[Recorded data]
## Begin

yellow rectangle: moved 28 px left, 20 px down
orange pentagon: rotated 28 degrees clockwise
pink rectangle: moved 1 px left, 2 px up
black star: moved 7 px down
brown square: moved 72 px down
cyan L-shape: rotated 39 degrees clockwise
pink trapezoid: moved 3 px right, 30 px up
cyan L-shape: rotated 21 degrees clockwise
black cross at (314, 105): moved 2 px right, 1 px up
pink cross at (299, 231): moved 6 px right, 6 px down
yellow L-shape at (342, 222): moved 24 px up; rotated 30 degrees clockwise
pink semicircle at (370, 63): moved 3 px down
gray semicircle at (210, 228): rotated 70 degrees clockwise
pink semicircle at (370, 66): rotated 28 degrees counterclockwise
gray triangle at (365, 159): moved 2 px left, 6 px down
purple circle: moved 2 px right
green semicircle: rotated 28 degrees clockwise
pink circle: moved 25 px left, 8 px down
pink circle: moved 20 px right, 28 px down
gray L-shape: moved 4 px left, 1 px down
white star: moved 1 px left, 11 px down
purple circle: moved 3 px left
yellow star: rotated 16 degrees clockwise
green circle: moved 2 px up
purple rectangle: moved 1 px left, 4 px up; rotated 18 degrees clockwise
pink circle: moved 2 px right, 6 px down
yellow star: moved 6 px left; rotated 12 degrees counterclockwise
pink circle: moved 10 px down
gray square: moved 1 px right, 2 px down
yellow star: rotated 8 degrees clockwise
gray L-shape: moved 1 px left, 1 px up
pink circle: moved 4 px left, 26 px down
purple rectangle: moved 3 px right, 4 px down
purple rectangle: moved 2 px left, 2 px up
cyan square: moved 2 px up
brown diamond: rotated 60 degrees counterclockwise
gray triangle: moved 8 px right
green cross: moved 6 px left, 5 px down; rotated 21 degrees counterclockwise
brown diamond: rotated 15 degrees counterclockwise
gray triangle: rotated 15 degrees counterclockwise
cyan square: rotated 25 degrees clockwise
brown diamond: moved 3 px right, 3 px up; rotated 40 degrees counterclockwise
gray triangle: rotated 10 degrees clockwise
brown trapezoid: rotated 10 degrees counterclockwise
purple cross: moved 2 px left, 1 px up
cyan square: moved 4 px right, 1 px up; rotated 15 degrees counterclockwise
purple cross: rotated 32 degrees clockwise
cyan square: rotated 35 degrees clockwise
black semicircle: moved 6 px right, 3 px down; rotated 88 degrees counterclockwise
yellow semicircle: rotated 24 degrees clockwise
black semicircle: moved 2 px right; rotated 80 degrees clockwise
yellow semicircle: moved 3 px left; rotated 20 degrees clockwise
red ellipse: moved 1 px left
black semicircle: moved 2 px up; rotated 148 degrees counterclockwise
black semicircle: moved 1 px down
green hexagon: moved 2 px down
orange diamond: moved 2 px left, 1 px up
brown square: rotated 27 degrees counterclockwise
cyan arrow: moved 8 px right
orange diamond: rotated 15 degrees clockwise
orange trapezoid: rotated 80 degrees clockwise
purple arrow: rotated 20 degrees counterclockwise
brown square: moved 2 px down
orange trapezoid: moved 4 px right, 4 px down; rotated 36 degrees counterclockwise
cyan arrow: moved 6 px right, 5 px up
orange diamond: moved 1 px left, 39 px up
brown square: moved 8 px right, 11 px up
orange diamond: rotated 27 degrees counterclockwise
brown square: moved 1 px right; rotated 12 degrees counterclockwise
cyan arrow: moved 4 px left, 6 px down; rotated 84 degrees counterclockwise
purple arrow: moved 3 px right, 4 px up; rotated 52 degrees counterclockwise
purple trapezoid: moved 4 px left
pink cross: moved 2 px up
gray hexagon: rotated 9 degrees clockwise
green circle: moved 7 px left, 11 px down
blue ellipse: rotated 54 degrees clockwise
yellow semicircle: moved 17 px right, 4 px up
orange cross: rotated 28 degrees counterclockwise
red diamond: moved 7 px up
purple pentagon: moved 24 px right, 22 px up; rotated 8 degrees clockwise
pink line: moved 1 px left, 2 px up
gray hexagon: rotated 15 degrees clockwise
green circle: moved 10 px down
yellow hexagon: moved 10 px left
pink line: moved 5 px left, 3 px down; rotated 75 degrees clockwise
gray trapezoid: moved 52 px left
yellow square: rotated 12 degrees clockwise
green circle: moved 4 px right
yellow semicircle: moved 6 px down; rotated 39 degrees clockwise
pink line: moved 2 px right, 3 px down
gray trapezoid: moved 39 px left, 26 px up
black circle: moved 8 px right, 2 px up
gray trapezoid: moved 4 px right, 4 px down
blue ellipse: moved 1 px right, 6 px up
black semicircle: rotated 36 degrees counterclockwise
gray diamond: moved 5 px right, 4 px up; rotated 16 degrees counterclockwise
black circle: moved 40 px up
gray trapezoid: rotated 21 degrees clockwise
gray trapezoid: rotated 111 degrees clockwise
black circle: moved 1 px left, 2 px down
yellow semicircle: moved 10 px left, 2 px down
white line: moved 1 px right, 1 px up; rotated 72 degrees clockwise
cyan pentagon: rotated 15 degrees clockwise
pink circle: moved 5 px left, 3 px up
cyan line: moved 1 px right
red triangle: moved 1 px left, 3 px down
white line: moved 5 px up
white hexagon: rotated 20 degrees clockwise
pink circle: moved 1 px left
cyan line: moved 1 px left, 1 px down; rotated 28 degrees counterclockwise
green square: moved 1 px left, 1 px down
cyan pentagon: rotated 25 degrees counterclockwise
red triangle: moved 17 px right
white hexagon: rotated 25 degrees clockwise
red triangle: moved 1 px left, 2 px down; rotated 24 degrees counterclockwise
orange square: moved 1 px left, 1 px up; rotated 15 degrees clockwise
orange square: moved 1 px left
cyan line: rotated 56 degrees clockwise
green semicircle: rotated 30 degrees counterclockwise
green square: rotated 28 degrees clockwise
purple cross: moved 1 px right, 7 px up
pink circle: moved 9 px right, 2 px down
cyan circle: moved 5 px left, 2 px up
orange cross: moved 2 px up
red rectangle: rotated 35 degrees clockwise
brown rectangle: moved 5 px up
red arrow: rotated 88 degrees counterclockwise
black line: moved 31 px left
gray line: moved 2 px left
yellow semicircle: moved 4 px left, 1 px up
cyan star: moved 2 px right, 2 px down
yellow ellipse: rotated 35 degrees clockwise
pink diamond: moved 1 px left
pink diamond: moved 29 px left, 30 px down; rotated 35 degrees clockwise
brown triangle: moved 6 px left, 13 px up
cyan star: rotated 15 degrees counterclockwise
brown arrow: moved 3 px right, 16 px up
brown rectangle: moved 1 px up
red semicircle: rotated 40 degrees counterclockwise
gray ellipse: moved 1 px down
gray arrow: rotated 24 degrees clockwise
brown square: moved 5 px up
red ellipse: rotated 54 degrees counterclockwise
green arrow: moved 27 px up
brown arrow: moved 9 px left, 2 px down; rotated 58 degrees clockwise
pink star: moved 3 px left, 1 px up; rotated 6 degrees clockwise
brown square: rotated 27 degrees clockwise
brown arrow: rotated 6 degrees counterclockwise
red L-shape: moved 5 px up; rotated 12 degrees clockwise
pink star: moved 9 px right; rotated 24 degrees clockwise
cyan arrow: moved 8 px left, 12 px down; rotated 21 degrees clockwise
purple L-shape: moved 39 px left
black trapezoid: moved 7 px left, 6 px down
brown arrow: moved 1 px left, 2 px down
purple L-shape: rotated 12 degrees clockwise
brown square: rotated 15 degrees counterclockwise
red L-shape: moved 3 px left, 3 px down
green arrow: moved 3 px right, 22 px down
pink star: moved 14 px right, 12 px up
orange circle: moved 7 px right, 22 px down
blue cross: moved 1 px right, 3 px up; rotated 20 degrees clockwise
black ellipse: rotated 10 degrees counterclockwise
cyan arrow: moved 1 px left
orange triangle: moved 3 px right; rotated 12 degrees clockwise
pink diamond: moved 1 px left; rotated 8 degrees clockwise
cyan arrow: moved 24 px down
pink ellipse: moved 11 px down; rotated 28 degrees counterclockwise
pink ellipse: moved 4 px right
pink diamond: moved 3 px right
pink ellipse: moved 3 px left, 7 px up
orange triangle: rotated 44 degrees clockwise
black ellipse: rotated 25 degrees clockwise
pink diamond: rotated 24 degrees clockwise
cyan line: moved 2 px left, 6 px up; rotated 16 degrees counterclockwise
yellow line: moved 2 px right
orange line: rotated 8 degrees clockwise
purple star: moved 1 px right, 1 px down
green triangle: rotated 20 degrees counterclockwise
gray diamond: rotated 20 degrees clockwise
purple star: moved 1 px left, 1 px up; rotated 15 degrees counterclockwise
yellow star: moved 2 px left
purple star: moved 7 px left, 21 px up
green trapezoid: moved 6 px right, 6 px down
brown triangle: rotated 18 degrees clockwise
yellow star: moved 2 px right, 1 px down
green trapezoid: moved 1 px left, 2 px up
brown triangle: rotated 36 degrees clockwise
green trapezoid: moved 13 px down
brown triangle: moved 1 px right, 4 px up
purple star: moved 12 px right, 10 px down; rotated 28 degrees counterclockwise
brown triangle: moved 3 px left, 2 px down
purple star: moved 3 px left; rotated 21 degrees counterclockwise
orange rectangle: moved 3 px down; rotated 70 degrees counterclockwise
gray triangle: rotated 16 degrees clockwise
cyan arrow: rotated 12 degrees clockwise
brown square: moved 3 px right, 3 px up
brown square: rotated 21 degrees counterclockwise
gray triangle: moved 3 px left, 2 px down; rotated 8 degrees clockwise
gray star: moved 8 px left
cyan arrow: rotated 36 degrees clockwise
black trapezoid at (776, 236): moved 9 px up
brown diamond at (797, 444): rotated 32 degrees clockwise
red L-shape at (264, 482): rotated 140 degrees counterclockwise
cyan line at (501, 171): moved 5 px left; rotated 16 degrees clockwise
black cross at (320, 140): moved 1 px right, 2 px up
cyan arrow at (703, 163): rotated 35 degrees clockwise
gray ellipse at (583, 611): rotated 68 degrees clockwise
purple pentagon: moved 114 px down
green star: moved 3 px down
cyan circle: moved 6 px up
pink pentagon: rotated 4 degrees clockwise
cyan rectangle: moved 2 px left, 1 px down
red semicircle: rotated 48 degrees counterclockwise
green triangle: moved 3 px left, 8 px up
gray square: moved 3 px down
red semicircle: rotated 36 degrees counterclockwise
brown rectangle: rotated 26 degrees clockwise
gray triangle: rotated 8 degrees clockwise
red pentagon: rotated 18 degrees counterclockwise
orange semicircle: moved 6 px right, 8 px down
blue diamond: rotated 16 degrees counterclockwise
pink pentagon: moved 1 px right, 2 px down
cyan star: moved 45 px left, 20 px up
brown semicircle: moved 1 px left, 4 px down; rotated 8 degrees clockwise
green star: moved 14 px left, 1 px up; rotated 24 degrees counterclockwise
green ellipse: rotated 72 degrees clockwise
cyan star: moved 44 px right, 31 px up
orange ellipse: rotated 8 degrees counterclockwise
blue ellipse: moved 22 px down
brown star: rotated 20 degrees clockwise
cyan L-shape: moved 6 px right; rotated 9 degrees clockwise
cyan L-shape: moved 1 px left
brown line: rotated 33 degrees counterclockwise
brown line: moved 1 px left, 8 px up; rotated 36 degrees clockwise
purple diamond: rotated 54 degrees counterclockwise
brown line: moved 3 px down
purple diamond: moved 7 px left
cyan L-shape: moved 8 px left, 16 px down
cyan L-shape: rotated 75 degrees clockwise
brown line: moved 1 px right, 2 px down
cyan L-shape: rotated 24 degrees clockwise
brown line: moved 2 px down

## End

## What is required
Copy the items word for word, beginning with the first line and continuing through the line that contains "cyan square: rotated 25 degrees clockwise".

## Task solution
yellow rectangle: moved 28 px left, 20 px down
orange pentagon: rotated 28 degrees clockwise
pink rectangle: moved 1 px left, 2 px up
black star: moved 7 px down
brown square: moved 72 px down
cyan L-shape: rotated 39 degrees clockwise
pink trapezoid: moved 3 px right, 30 px up
cyan L-shape: rotated 21 degrees clockwise
black cross at (314, 105): moved 2 px right, 1 px up
pink cross at (299, 231): moved 6 px right, 6 px down
yellow L-shape at (342, 222): moved 24 px up; rotated 30 degrees clockwise
pink semicircle at (370, 63): moved 3 px down
gray semicircle at (210, 228): rotated 70 degrees clockwise
pink semicircle at (370, 66): rotated 28 degrees counterclockwise
gray triangle at (365, 159): moved 2 px left, 6 px down
purple circle: moved 2 px right
green semicircle: rotated 28 degrees clockwise
pink circle: moved 25 px left, 8 px down
pink circle: moved 20 px right, 28 px down
gray L-shape: moved 4 px left, 1 px down
white star: moved 1 px left, 11 px down
purple circle: moved 3 px left
yellow star: rotated 16 degrees clockwise
green circle: moved 2 px up
purple rectangle: moved 1 px left, 4 px up; rotated 18 degrees clockwise
pink circle: moved 2 px right, 6 px down
yellow star: moved 6 px left; rotated 12 degrees counterclockwise
pink circle: moved 10 px down
gray square: moved 1 px right, 2 px down
yellow star: rotated 8 degrees clockwise
gray L-shape: moved 1 px left, 1 px up
pink circle: moved 4 px left, 26 px down
purple rectangle: moved 3 px right, 4 px down
purple rectangle: moved 2 px left, 2 px up
cyan square: moved 2 px up
brown diamond: rotated 60 degrees counterclockwise
gray triangle: moved 8 px right
green cross: moved 6 px left, 5 px down; rotated 21 degrees counterclockwise
brown diamond: rotated 15 degrees counterclockwise
gray triangle: rotated 15 degrees counterclockwise
cyan square: rotated 25 degrees clockwise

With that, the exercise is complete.